[Image sets with object changes]
:::

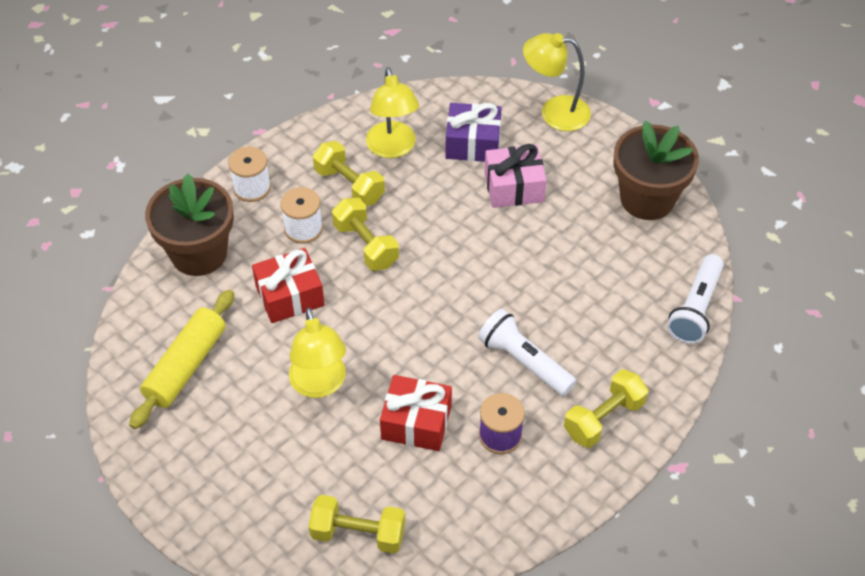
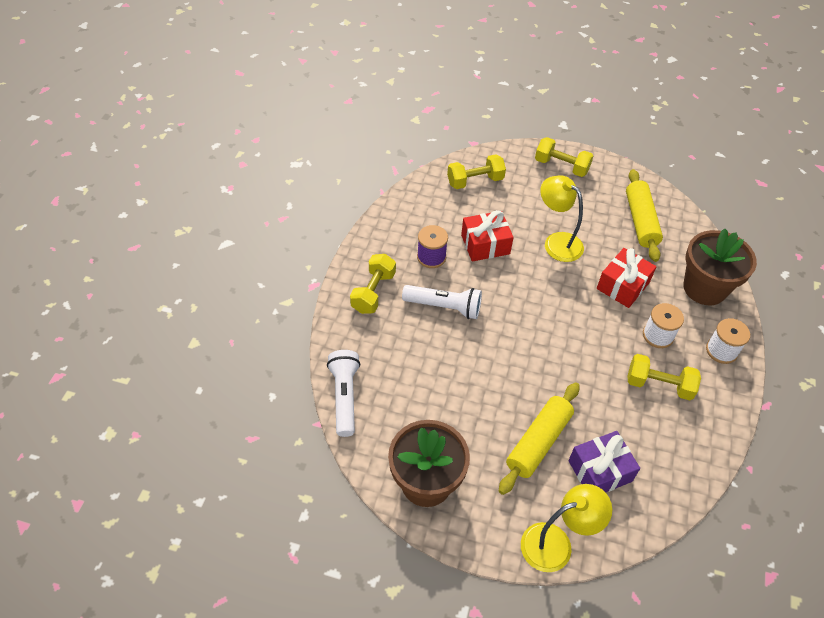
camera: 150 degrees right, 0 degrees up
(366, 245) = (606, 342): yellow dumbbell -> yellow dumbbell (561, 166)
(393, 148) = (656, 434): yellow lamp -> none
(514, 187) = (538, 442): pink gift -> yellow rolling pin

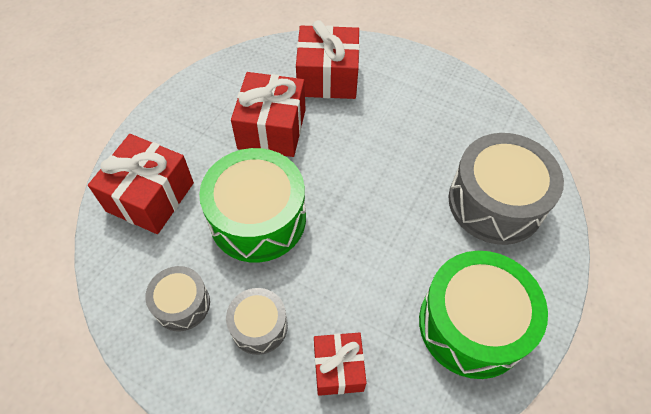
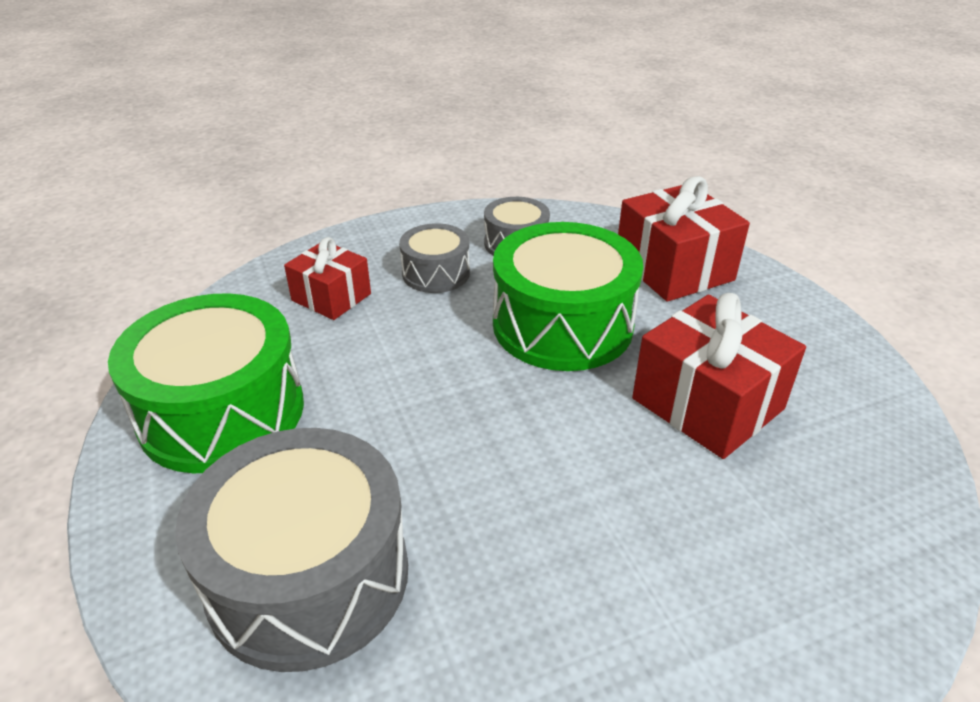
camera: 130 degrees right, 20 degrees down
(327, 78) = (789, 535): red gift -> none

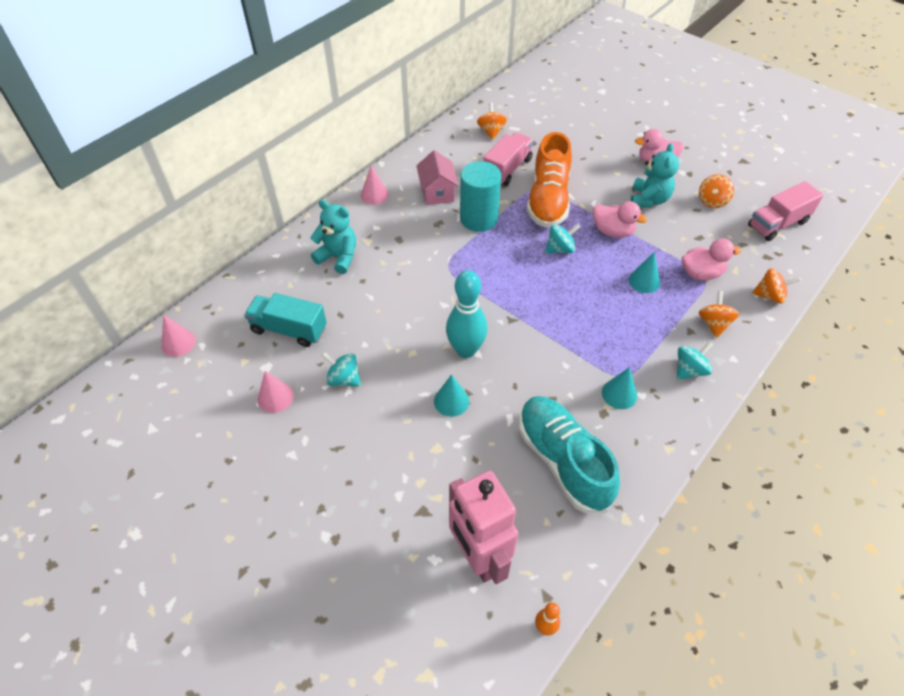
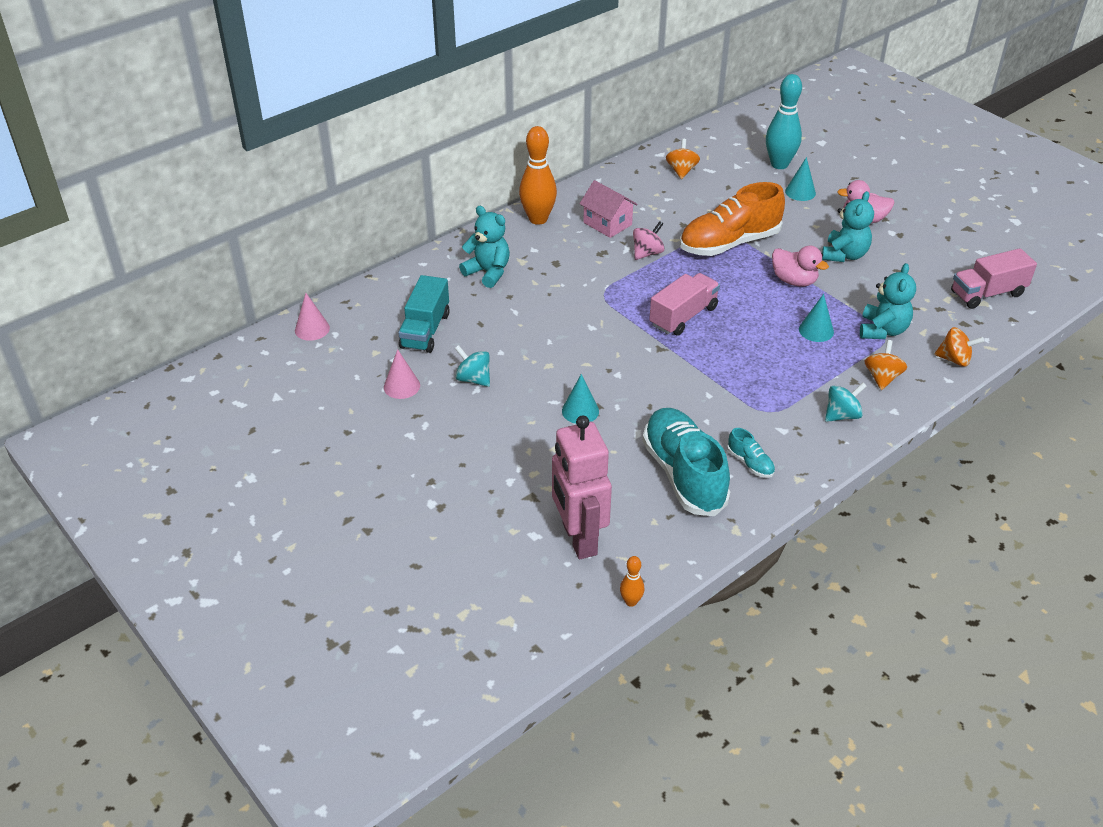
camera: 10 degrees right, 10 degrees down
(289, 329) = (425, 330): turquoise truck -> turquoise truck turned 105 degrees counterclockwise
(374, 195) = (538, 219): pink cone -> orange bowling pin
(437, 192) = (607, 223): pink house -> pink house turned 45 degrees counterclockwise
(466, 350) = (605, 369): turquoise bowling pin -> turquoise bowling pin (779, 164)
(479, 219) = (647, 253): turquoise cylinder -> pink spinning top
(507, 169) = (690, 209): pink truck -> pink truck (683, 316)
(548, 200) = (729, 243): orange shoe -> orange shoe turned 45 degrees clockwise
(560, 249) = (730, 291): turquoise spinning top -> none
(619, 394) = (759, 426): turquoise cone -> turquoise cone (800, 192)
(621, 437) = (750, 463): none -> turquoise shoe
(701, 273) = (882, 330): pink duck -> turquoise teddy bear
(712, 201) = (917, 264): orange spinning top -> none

:::

◆ **PROBLEM REQUIREMENTS**: Transcribe every entry word for word, excluding images.

◆ **SOLUTION TO THIS PROBLEM**:
camera: 150 degrees right, 0 degrees up
(366, 245) = (606, 342): yellow dumbbell -> yellow dumbbell (561, 166)
(393, 148) = (656, 434): yellow lamp -> none
(514, 187) = (538, 442): pink gift -> yellow rolling pin

camera: 130 degrees right, 20 degrees down
(327, 78) = (789, 535): red gift -> none

camera: 10 degrees right, 10 degrees down
(289, 329) = (425, 330): turquoise truck -> turquoise truck turned 105 degrees counterclockwise
(374, 195) = (538, 219): pink cone -> orange bowling pin
(437, 192) = (607, 223): pink house -> pink house turned 45 degrees counterclockwise
(466, 350) = (605, 369): turquoise bowling pin -> turquoise bowling pin (779, 164)
(479, 219) = (647, 253): turquoise cylinder -> pink spinning top
(507, 169) = (690, 209): pink truck -> pink truck (683, 316)
(548, 200) = (729, 243): orange shoe -> orange shoe turned 45 degrees clockwise
(560, 249) = (730, 291): turquoise spinning top -> none
(619, 394) = (759, 426): turquoise cone -> turquoise cone (800, 192)
(621, 437) = (750, 463): none -> turquoise shoe
(701, 273) = (882, 330): pink duck -> turquoise teddy bear
(712, 201) = (917, 264): orange spinning top -> none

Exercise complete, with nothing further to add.